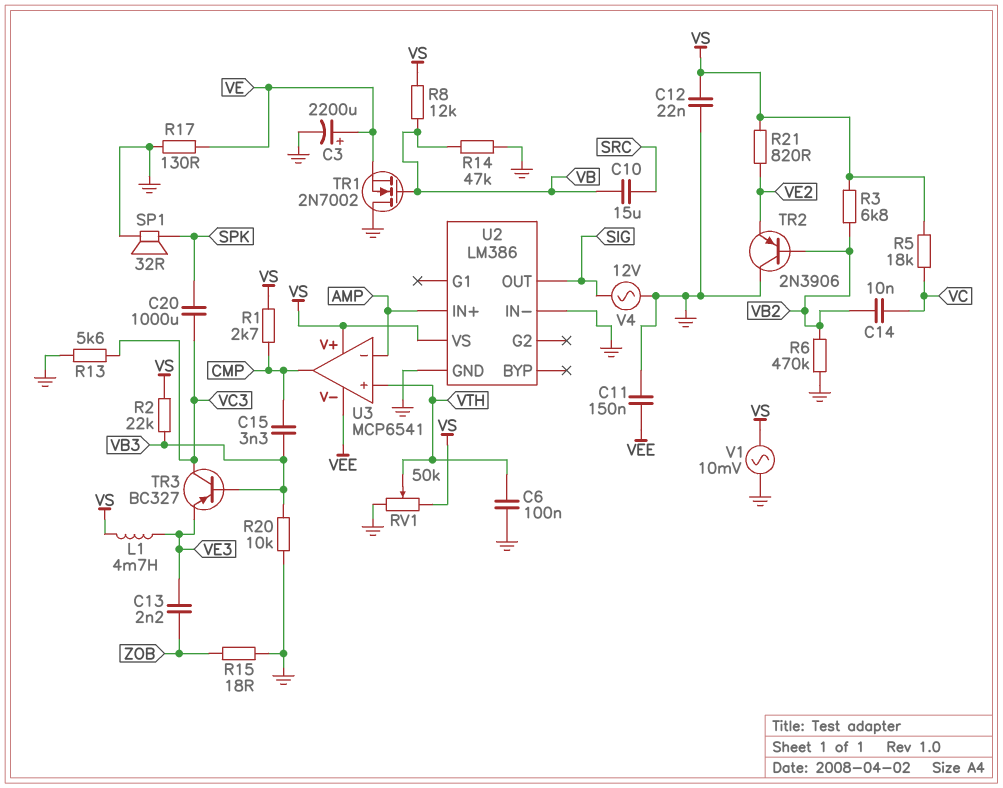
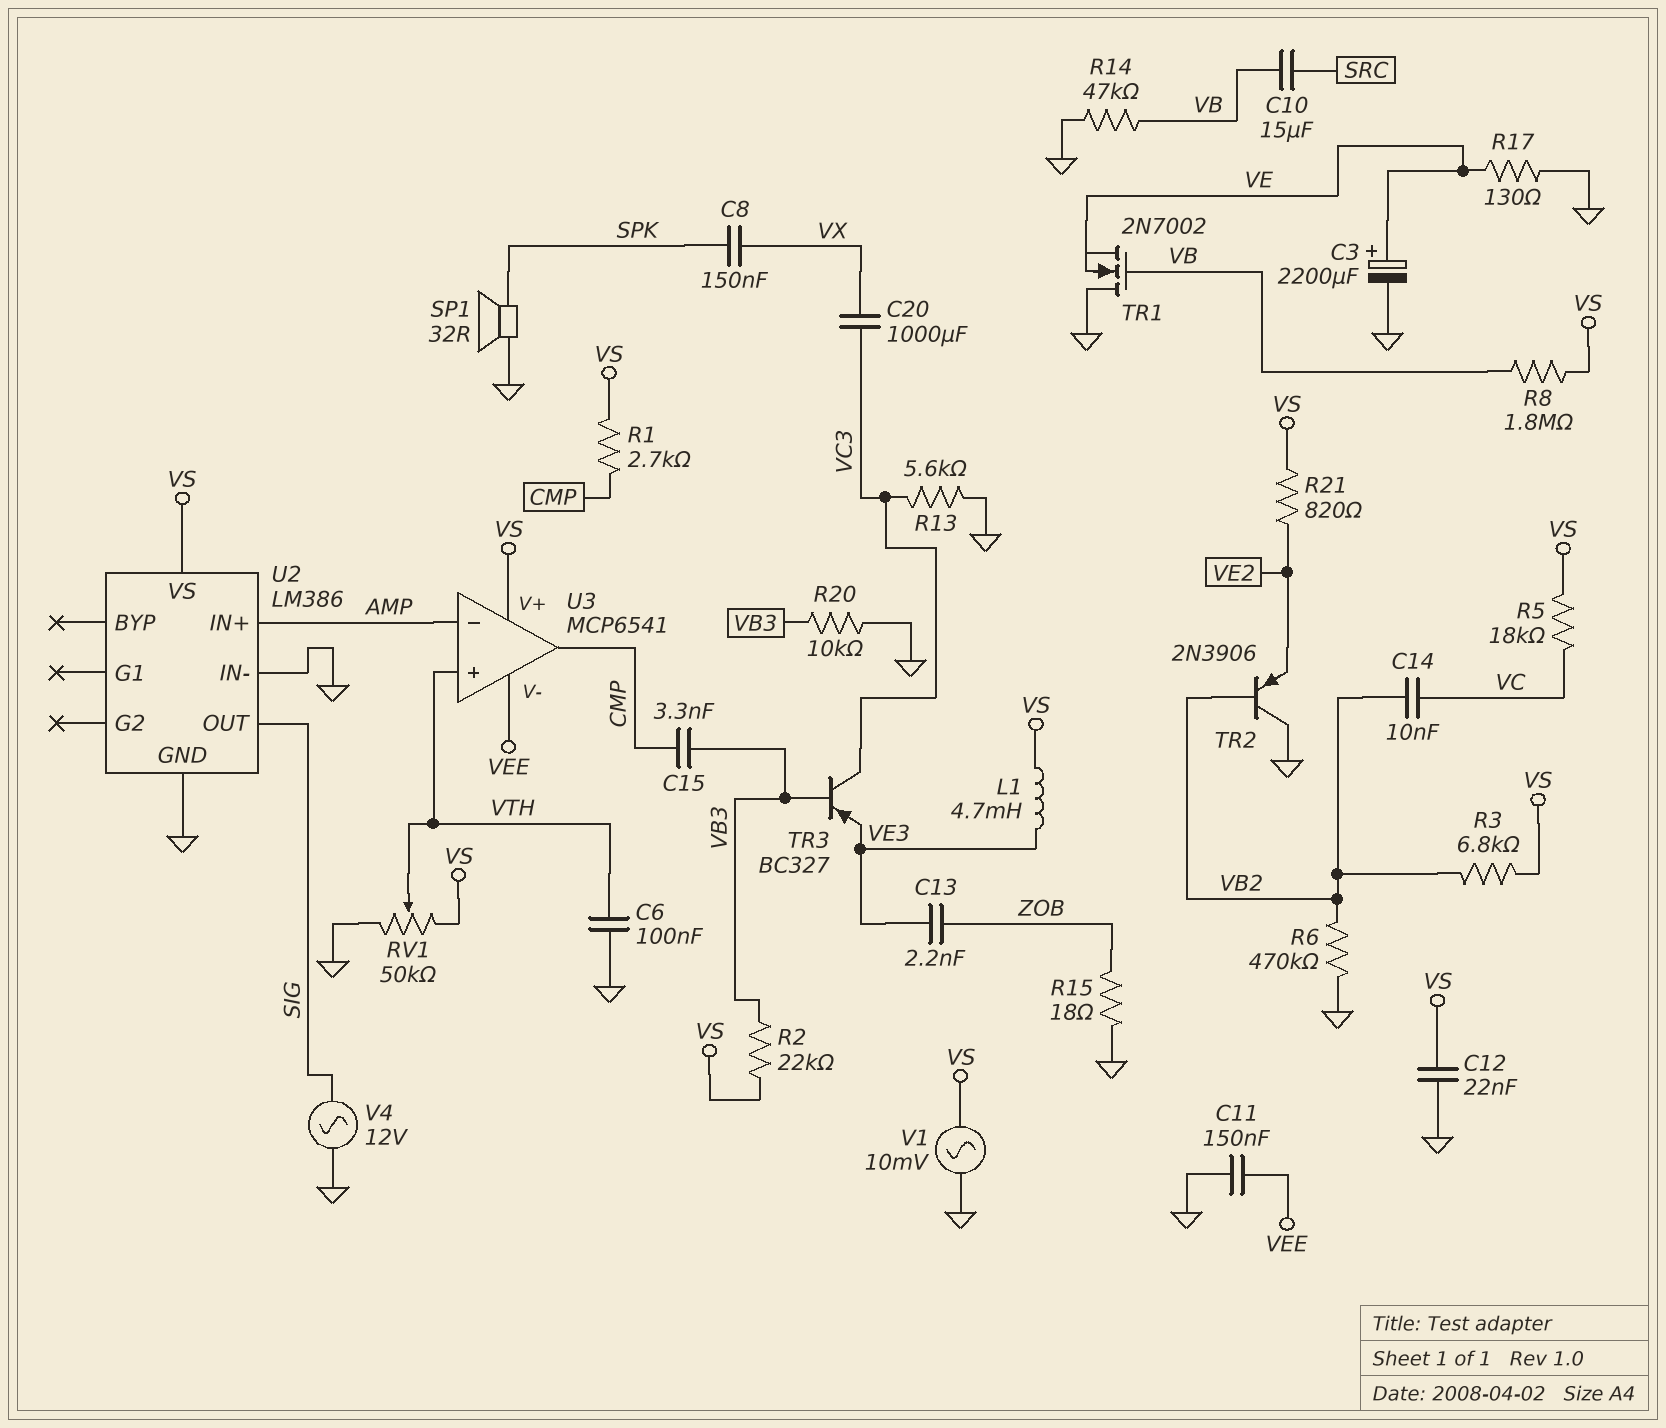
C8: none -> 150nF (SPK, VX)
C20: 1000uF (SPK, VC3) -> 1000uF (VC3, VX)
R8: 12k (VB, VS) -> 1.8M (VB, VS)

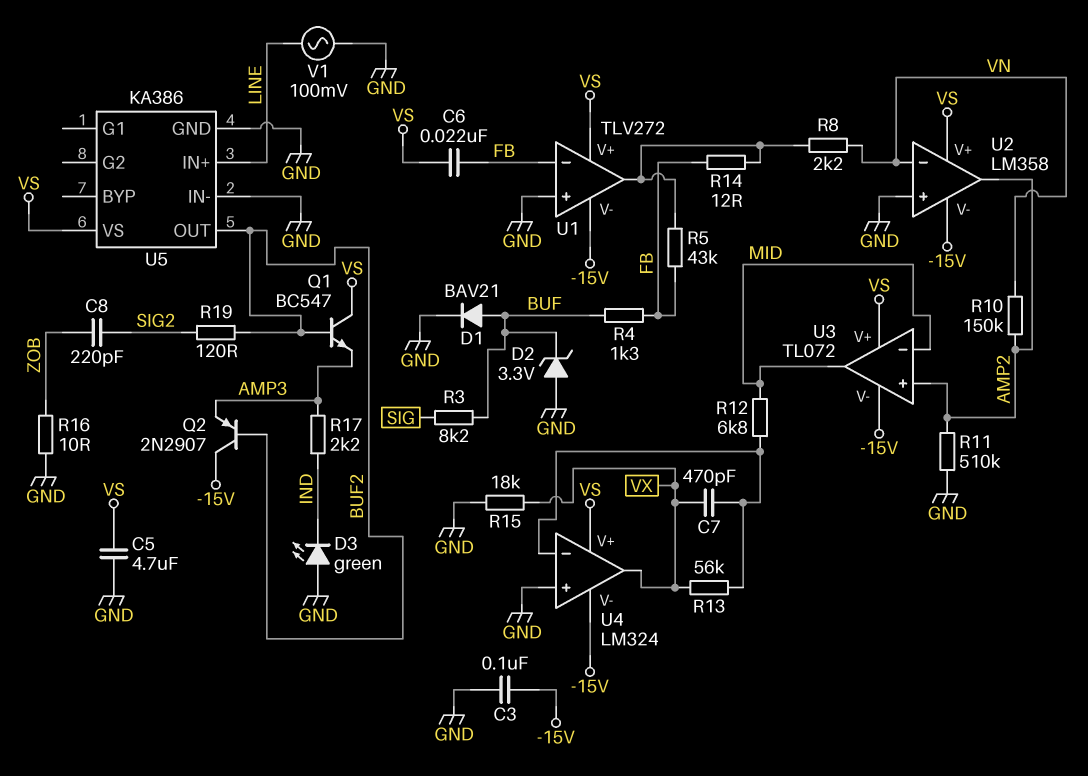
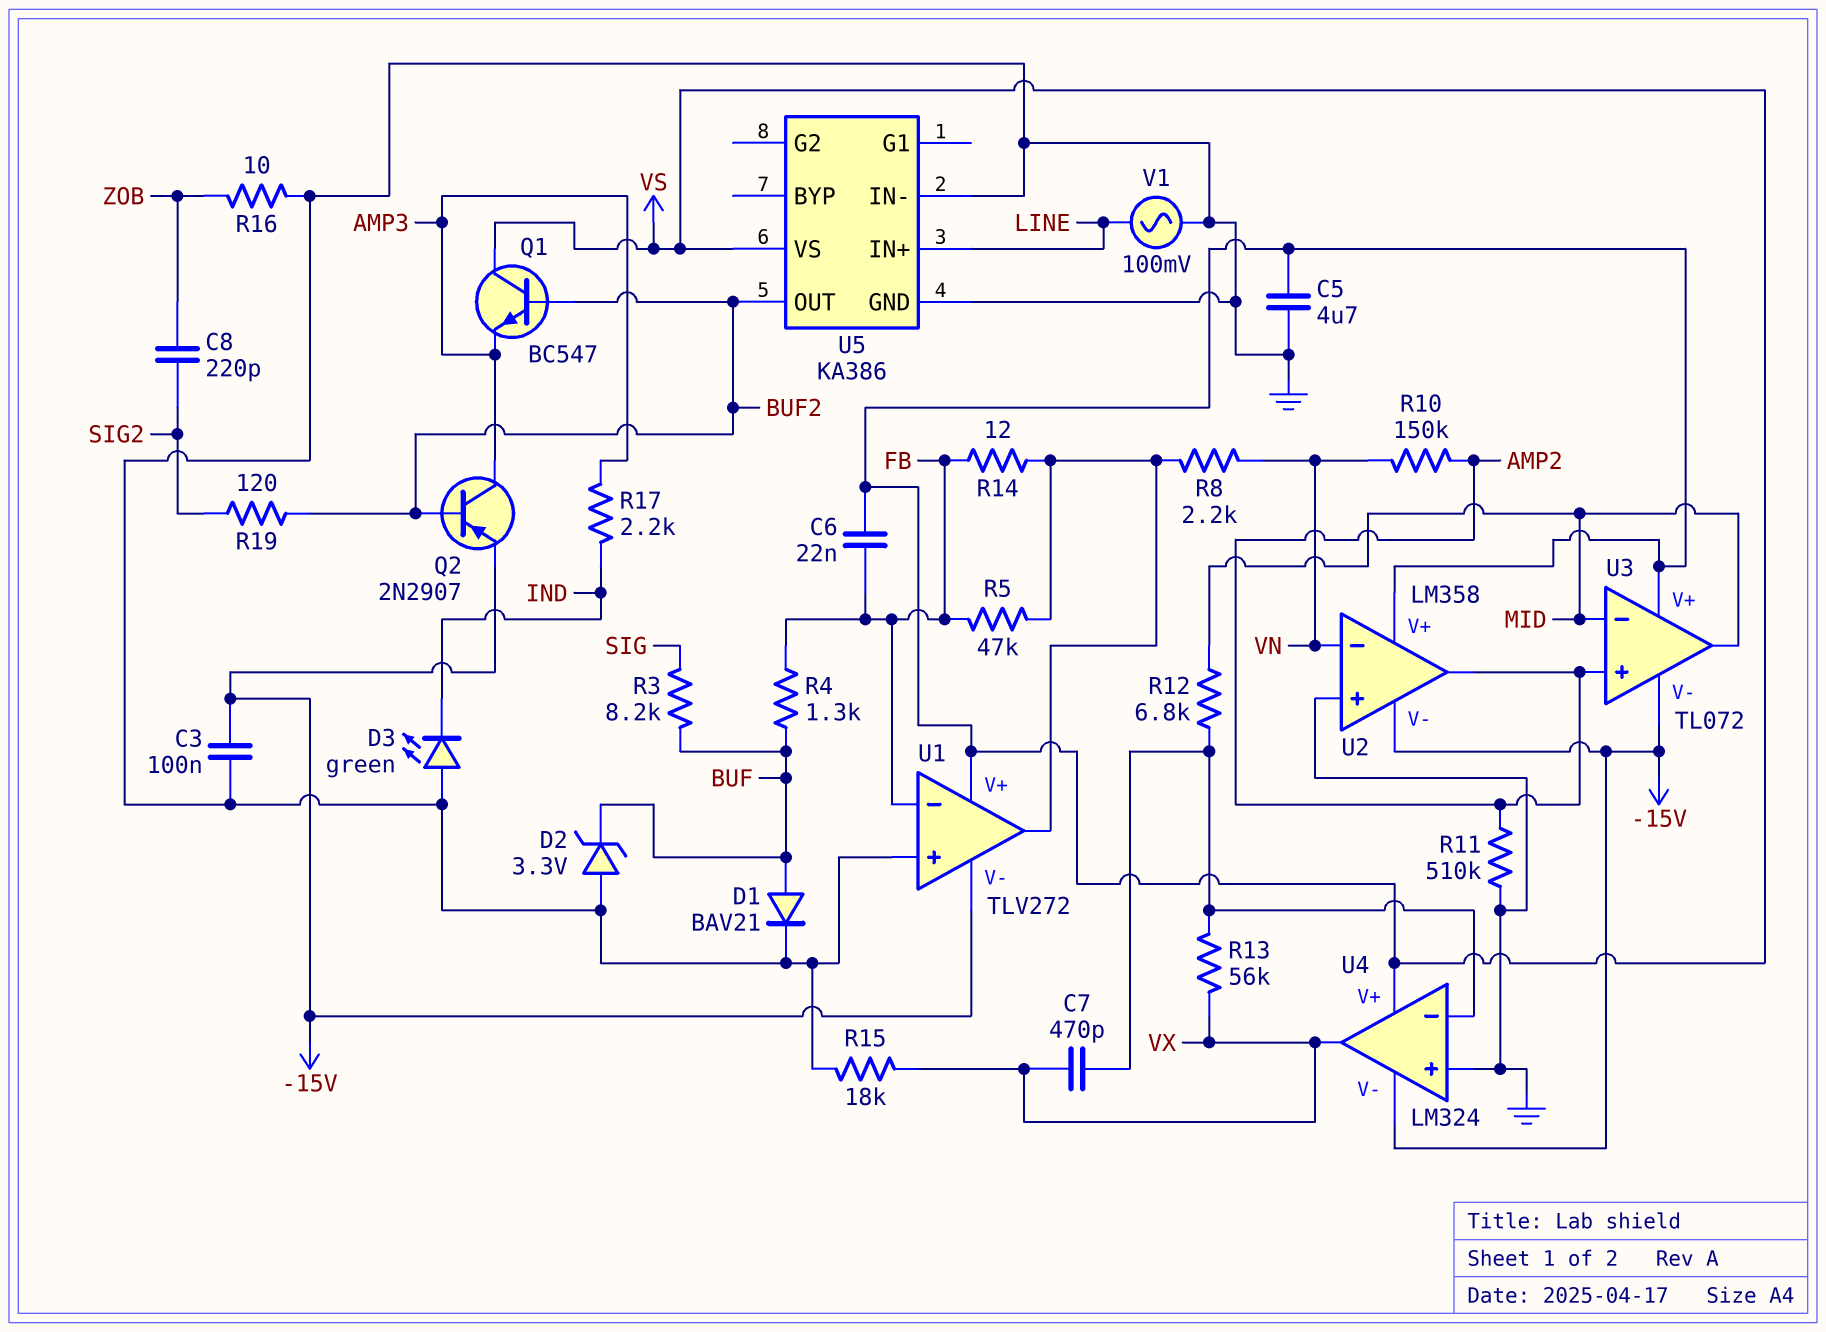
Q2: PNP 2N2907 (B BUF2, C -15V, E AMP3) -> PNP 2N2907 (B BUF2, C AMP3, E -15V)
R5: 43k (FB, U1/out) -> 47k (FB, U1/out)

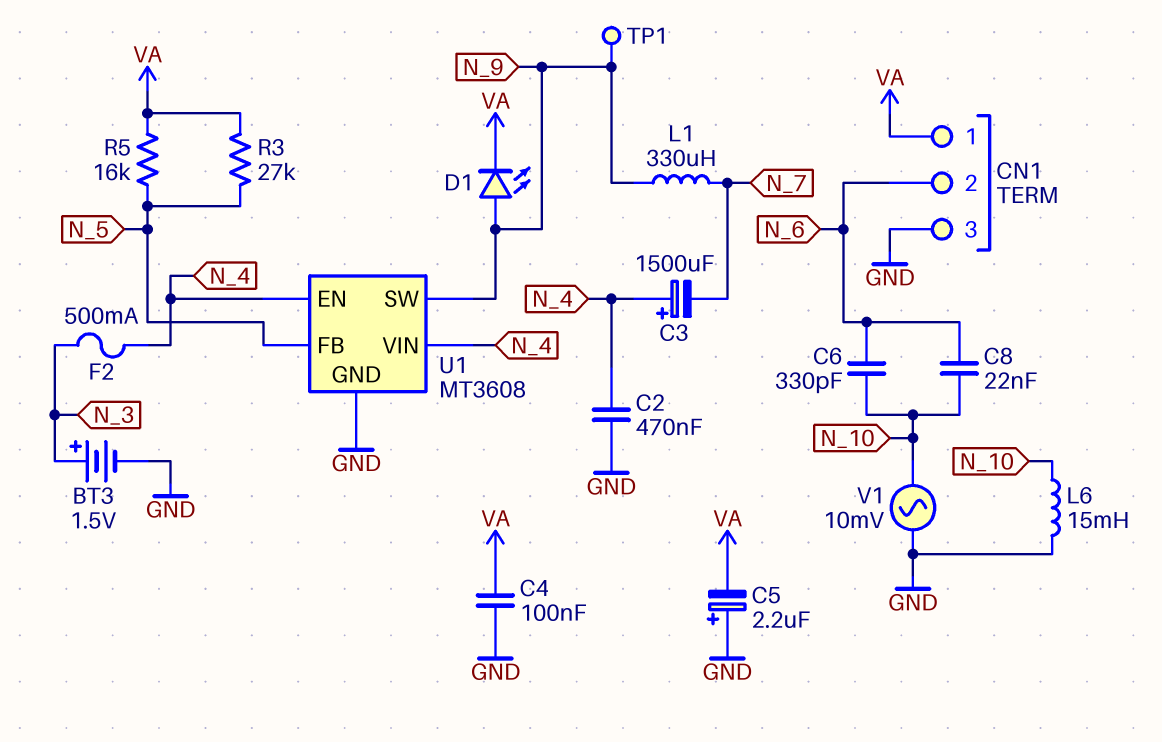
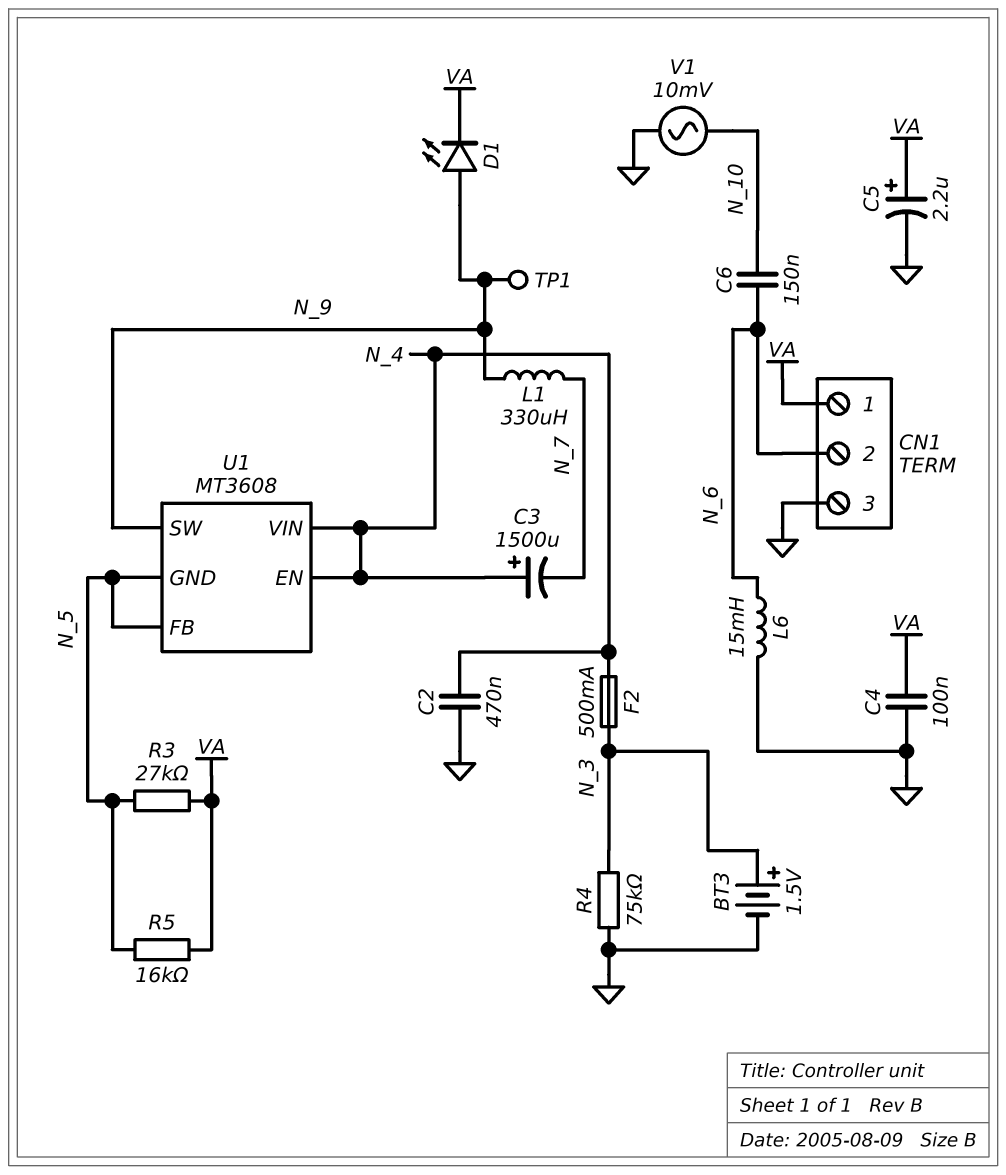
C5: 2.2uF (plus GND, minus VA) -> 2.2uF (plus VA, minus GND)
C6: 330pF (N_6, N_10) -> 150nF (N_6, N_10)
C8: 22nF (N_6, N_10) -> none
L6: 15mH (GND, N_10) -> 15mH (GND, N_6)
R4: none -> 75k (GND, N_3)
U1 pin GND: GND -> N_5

+--

-- ASSIGNMENT --
For each line of the entries that holds the word "none", pull that line out.

-- EXPECTED OUTPUT --
C8: none -> 150nF (SPK, VX)
C8: 22nF (N_6, N_10) -> none
R4: none -> 75k (GND, N_3)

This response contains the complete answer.